Source material:

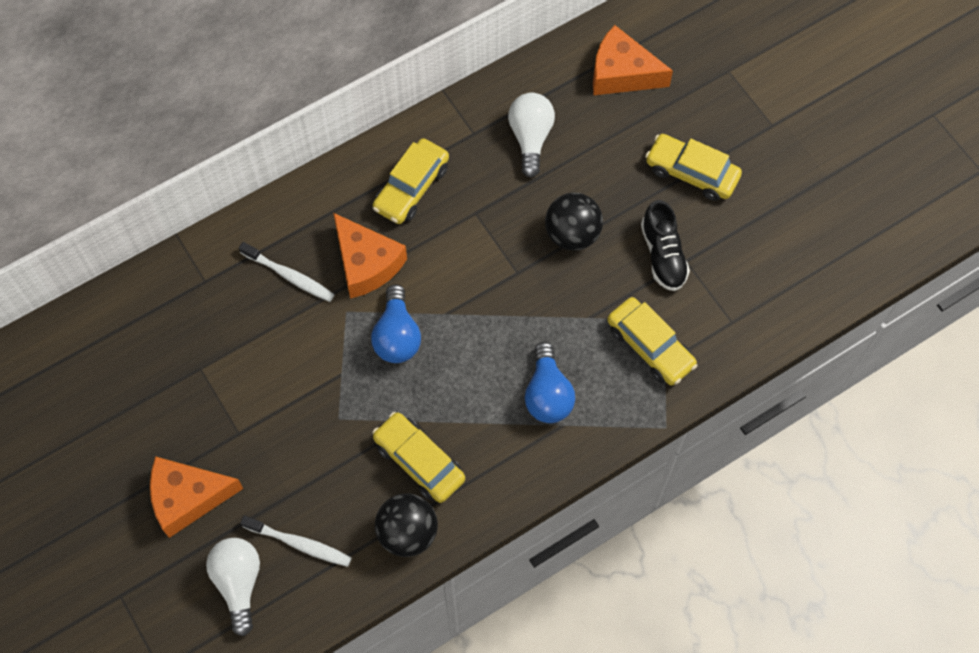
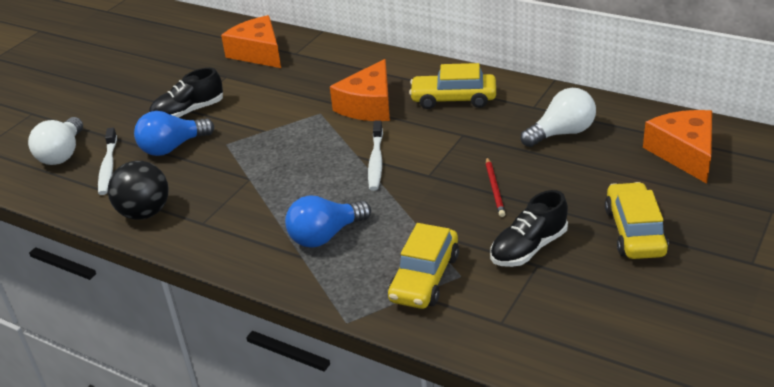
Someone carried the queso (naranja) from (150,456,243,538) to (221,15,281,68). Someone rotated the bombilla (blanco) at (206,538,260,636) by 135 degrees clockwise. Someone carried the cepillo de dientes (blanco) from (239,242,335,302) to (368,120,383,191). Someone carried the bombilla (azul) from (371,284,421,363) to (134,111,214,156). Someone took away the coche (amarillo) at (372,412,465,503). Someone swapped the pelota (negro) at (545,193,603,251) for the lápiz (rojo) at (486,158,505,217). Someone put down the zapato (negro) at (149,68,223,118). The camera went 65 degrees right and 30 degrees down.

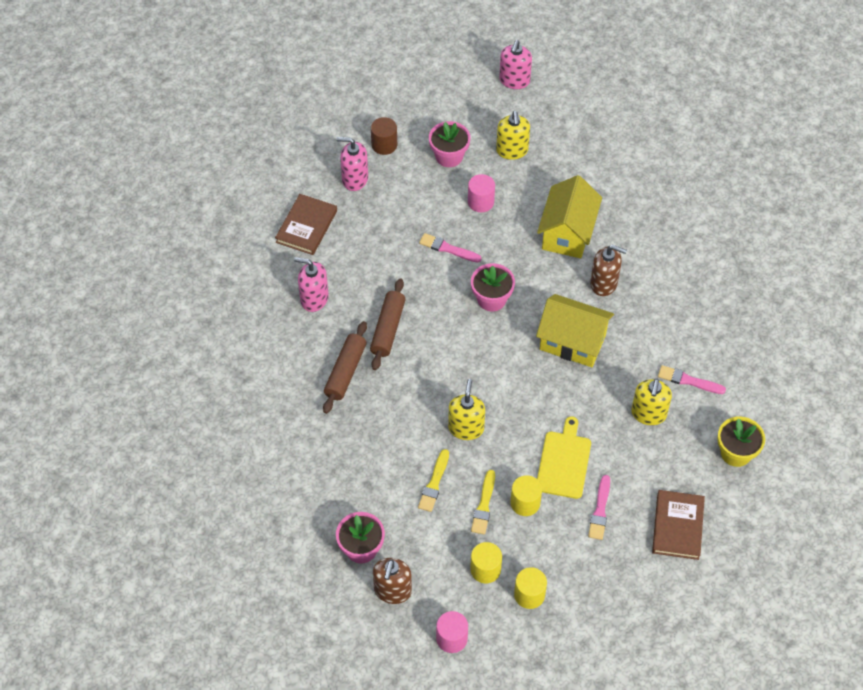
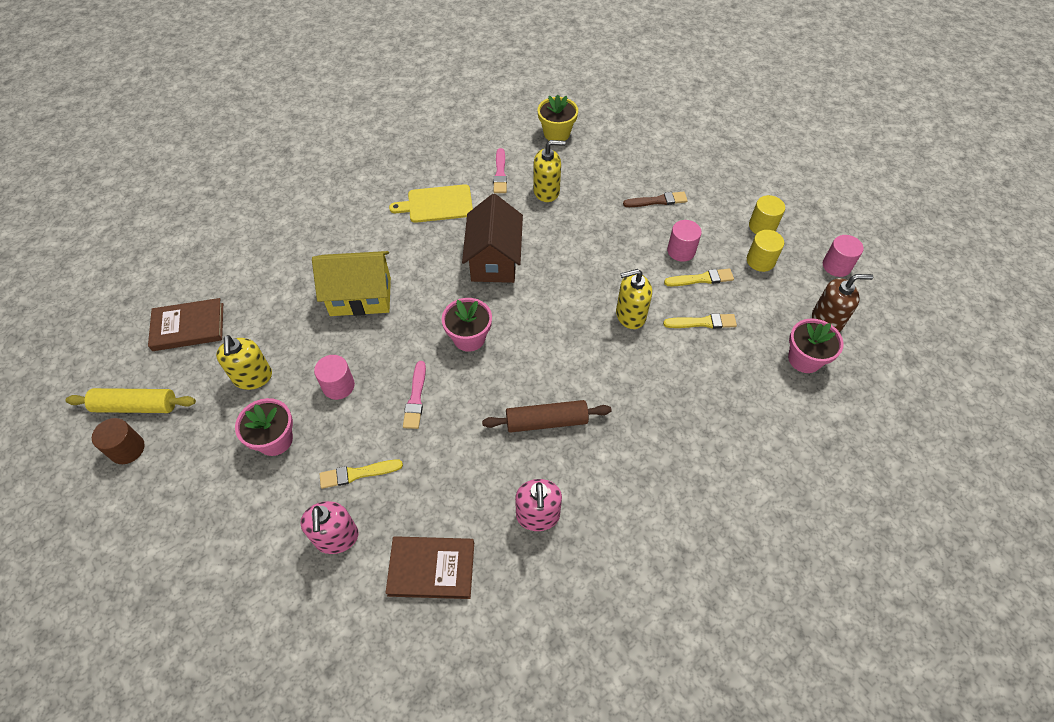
Someone took away the rodillo (marrón) at (323,321,367,414). Someone carried the cilindro (marrón) from (371,117,397,155) to (92,418,145,464). Someone rotated the dispensador de jabón (amarillo) at (496,111,530,160) by 105 degrees clockwise. Someone swapped the dispensador de jabón (rosa) at (499,40,532,89) for the rodillo (amarillo) at (65,388,196,413). Someone repainted the cilindro (amarillo) at (510,475,542,516), which became the cilindro (rosa) at (667,220,702,262). Someone repainted the casa (amarillo) at (536,294,614,367), which became the casa (marrón) at (462,194,523,283). Someone carried the tabla de cortar (amarillo) from (537,416,591,499) to (389,184,473,223). Someone repainted the pincel (rosa) at (588,475,610,540), which became the pincel (marrón) at (623,192,688,207). Someone took away the dispensador de jabón (marrón) at (590,245,627,296). Someone carried the libro (marrón) from (652,490,705,560) to (148,298,223,351). Someone put down the pincel (amarillo) at (320,460,403,489). The camera went 110 degrees left and 0 degrees up.

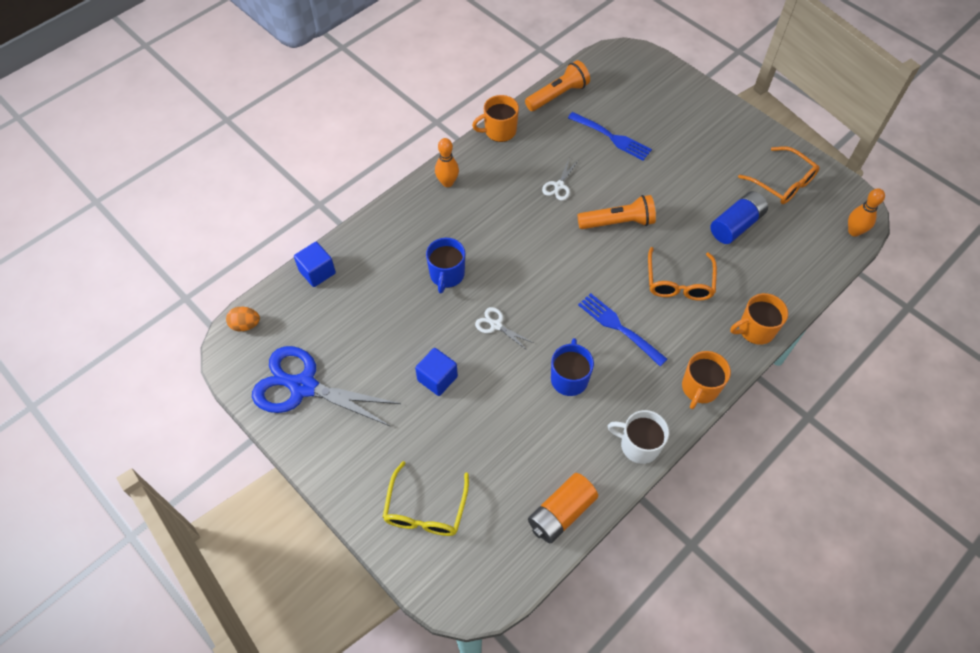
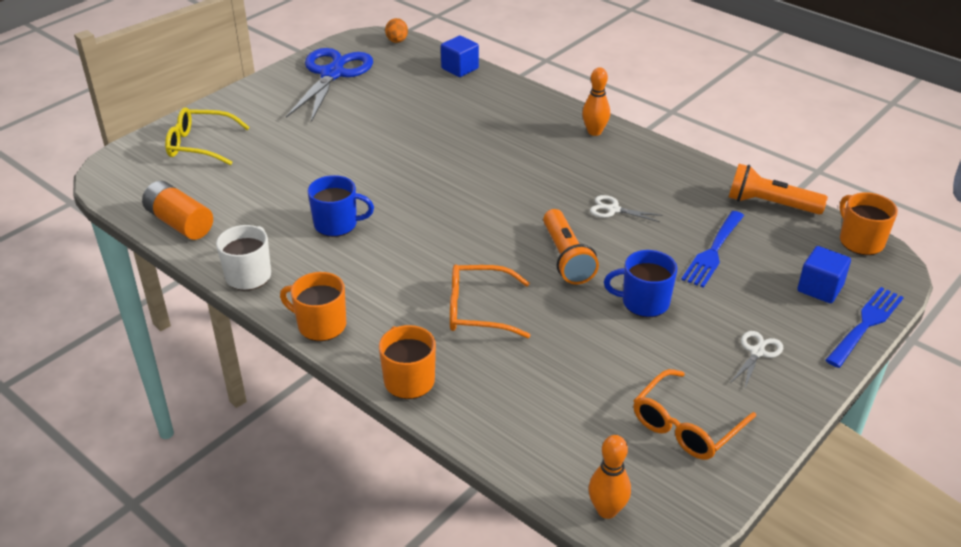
Someone carried the cubo (azul) from (415,348,458,396) to (797,246,851,303). Someone carried the taza (azul) from (426,238,465,293) to (604,250,677,317). Someone carried the taza (naranja) from (472,95,519,142) to (840,192,898,255). Someone carried the tijeras (blanco) from (475,307,533,350) to (730,331,783,388). Someone rotated the lámpara de mano (naranja) at (525,60,590,111) by 150 degrees clockwise. Someone carried the tenedor (azul) from (578,293,667,366) to (826,287,904,368). Someone took away the pila (azul) at (710,191,768,244). The camera went 85 degrees right and 20 degrees down.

Exercise:
Copy the listing above in full and exactly, but omit each picture that it holds.

Task answer:
Someone carried the queso (naranja) from (150,456,243,538) to (221,15,281,68). Someone rotated the bombilla (blanco) at (206,538,260,636) by 135 degrees clockwise. Someone carried the cepillo de dientes (blanco) from (239,242,335,302) to (368,120,383,191). Someone carried the bombilla (azul) from (371,284,421,363) to (134,111,214,156). Someone took away the coche (amarillo) at (372,412,465,503). Someone swapped the pelota (negro) at (545,193,603,251) for the lápiz (rojo) at (486,158,505,217). Someone put down the zapato (negro) at (149,68,223,118). The camera went 65 degrees right and 30 degrees down.

Someone took away the rodillo (marrón) at (323,321,367,414). Someone carried the cilindro (marrón) from (371,117,397,155) to (92,418,145,464). Someone rotated the dispensador de jabón (amarillo) at (496,111,530,160) by 105 degrees clockwise. Someone swapped the dispensador de jabón (rosa) at (499,40,532,89) for the rodillo (amarillo) at (65,388,196,413). Someone repainted the cilindro (amarillo) at (510,475,542,516), which became the cilindro (rosa) at (667,220,702,262). Someone repainted the casa (amarillo) at (536,294,614,367), which became the casa (marrón) at (462,194,523,283). Someone carried the tabla de cortar (amarillo) from (537,416,591,499) to (389,184,473,223). Someone repainted the pincel (rosa) at (588,475,610,540), which became the pincel (marrón) at (623,192,688,207). Someone took away the dispensador de jabón (marrón) at (590,245,627,296). Someone carried the libro (marrón) from (652,490,705,560) to (148,298,223,351). Someone put down the pincel (amarillo) at (320,460,403,489). The camera went 110 degrees left and 0 degrees up.

Someone carried the cubo (azul) from (415,348,458,396) to (797,246,851,303). Someone carried the taza (azul) from (426,238,465,293) to (604,250,677,317). Someone carried the taza (naranja) from (472,95,519,142) to (840,192,898,255). Someone carried the tijeras (blanco) from (475,307,533,350) to (730,331,783,388). Someone rotated the lámpara de mano (naranja) at (525,60,590,111) by 150 degrees clockwise. Someone carried the tenedor (azul) from (578,293,667,366) to (826,287,904,368). Someone took away the pila (azul) at (710,191,768,244). The camera went 85 degrees right and 20 degrees down.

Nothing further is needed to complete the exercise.